* begin INPUT *

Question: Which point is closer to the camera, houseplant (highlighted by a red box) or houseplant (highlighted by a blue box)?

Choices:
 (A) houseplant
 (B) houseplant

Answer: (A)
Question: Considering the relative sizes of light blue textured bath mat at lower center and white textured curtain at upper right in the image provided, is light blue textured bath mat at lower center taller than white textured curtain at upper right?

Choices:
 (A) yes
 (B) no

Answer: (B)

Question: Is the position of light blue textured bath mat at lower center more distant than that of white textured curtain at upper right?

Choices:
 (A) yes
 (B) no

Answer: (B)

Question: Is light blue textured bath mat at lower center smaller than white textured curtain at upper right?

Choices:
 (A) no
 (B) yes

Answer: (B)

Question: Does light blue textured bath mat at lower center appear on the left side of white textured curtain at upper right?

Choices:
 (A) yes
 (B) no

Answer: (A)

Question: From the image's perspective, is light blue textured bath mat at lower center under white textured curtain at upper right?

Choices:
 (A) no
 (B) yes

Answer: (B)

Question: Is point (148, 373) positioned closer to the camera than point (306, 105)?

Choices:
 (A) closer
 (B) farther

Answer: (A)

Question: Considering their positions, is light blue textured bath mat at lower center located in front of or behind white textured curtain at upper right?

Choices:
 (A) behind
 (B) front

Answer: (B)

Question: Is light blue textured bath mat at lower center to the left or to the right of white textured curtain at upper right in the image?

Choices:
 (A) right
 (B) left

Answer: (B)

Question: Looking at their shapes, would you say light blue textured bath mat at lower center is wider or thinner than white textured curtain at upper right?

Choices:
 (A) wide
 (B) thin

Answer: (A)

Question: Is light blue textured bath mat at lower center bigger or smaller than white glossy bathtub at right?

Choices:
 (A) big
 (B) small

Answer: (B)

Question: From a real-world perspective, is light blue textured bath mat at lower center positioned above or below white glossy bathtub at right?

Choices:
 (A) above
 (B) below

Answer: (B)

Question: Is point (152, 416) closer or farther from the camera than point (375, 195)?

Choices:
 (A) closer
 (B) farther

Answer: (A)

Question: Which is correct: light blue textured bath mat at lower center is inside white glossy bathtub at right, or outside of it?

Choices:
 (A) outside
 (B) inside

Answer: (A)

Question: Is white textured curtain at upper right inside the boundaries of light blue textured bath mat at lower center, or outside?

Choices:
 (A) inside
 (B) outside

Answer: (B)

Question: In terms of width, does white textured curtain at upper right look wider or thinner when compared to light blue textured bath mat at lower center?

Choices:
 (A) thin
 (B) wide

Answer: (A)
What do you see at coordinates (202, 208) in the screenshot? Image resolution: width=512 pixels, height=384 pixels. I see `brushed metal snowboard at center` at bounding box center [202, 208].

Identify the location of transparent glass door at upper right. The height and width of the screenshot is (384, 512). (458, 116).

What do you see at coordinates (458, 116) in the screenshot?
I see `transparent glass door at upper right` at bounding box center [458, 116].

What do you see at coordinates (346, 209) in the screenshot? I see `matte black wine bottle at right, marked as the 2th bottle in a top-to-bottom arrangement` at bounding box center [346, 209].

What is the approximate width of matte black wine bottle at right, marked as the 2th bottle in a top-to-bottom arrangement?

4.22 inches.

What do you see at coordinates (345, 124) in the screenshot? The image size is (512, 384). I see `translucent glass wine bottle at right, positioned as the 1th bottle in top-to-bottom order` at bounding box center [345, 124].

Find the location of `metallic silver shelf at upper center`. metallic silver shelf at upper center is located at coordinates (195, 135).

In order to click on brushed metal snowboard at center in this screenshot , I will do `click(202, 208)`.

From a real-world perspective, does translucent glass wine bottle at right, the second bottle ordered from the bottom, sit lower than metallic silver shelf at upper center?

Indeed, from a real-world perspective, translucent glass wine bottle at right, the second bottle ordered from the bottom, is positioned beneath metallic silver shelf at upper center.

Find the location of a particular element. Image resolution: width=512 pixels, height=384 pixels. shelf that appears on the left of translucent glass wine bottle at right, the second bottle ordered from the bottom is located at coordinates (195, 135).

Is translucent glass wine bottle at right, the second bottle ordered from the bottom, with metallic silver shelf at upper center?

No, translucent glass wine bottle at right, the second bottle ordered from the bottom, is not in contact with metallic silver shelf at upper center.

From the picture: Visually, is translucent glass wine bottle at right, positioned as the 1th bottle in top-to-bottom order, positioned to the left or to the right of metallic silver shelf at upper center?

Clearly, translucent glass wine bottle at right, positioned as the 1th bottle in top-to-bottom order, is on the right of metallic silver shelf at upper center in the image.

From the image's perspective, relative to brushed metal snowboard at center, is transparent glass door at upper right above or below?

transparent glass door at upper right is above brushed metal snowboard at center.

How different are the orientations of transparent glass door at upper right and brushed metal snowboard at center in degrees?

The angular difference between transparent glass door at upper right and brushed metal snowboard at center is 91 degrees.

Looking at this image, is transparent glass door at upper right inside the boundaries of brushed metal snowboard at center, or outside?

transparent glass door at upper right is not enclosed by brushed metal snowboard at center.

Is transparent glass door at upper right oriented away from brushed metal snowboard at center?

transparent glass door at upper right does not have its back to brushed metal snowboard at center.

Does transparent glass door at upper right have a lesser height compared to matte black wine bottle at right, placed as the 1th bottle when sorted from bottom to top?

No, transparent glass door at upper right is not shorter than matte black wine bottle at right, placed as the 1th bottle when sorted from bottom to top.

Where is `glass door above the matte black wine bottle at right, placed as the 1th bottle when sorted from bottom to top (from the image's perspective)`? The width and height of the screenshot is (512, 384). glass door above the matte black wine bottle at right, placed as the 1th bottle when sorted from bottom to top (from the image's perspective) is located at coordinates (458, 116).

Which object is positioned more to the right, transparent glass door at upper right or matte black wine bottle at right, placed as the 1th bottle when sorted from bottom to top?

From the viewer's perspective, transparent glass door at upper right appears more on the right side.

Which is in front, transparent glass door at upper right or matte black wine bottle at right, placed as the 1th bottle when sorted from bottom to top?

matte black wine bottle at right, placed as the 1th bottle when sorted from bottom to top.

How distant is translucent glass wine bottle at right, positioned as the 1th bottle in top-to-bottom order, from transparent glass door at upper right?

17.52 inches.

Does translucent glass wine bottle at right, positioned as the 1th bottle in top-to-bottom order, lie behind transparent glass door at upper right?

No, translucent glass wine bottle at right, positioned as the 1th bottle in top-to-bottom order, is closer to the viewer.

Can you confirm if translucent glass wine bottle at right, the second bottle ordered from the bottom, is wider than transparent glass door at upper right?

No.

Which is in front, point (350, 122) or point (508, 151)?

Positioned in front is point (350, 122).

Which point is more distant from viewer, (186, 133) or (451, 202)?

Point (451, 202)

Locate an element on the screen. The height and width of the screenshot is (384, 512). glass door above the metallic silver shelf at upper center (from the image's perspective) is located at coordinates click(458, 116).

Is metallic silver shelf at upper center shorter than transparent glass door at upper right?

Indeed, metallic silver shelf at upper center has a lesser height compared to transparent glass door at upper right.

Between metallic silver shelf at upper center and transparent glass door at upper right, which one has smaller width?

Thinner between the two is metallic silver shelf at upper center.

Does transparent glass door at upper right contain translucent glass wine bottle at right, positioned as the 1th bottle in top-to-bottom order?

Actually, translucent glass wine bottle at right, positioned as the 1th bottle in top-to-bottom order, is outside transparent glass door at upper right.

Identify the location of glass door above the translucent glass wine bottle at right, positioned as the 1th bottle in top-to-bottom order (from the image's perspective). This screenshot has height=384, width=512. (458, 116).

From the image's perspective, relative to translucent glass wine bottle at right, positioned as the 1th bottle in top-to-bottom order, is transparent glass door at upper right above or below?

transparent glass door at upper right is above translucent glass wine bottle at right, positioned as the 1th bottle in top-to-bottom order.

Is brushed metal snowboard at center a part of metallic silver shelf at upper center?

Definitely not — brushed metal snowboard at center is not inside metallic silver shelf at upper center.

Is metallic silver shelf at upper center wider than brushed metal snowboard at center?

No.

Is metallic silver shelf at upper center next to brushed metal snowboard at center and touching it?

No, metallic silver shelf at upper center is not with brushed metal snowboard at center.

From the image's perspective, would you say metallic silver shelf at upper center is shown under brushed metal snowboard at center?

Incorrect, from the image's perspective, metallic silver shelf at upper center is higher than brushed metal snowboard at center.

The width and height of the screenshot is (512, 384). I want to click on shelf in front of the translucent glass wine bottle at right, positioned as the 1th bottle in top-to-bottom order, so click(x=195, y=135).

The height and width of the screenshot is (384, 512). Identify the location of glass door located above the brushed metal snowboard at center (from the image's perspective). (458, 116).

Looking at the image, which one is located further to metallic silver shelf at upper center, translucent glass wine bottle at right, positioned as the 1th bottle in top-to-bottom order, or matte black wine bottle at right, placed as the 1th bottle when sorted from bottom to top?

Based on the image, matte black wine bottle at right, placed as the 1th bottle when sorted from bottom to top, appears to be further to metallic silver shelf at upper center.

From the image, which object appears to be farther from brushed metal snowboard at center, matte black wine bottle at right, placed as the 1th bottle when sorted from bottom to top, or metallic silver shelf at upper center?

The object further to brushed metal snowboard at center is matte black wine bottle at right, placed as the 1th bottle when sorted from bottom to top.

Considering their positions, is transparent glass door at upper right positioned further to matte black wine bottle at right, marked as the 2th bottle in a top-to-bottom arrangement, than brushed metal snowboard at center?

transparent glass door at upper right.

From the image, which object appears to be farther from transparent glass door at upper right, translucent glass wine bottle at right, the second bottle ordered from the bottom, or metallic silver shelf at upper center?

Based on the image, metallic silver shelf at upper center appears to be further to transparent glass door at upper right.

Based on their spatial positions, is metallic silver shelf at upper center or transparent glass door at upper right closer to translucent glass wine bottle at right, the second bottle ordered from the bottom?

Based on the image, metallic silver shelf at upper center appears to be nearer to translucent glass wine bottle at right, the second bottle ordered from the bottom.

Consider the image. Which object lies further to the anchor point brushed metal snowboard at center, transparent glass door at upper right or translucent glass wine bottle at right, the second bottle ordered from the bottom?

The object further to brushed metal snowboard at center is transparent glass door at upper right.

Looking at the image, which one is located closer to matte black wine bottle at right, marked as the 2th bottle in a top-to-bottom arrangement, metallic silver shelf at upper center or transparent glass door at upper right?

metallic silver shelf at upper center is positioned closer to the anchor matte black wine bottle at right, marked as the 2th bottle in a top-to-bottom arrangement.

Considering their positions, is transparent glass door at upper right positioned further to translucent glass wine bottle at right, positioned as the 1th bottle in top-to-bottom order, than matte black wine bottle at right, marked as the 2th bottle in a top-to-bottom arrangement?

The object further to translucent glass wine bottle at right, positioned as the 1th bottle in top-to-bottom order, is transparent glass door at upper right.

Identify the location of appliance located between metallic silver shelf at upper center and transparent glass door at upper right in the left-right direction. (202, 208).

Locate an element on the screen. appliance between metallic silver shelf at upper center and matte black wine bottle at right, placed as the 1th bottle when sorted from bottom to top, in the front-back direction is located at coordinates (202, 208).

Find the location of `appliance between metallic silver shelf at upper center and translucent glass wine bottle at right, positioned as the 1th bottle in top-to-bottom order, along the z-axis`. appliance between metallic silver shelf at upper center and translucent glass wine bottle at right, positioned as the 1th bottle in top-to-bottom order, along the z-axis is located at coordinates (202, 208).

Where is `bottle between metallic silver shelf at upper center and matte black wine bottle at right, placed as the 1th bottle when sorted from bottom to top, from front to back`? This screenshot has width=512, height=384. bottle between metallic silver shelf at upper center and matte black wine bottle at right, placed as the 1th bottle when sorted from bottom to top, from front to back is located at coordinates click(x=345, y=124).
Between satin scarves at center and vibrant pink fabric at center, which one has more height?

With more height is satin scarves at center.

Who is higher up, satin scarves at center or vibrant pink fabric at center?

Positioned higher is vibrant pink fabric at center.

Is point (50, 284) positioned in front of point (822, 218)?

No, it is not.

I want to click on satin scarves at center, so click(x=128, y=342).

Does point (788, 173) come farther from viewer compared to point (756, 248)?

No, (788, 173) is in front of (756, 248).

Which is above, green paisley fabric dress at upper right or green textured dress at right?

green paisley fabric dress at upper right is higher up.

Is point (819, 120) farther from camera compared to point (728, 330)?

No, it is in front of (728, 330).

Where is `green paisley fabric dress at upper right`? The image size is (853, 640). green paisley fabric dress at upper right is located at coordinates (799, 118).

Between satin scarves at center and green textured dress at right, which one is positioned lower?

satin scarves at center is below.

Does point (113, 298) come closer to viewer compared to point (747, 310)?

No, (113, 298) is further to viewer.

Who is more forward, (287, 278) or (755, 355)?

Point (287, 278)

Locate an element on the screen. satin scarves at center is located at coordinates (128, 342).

* end INPUT *

**TASK REQUIREMENTS:** Pick out and copy every line in the rows above that contains the word "back". Case matters.

**TASK RESULT:**
transparent glass door at upper right does not have its back to brushed metal snowboard at center.
Locate an element on the screen. appliance between metallic silver shelf at upper center and matte black wine bottle at right, placed as the 1th bottle when sorted from bottom to top, in the front-back direction is located at coordinates (202, 208).
Where is `bottle between metallic silver shelf at upper center and matte black wine bottle at right, placed as the 1th bottle when sorted from bottom to top, from front to back`? This screenshot has width=512, height=384. bottle between metallic silver shelf at upper center and matte black wine bottle at right, placed as the 1th bottle when sorted from bottom to top, from front to back is located at coordinates click(x=345, y=124).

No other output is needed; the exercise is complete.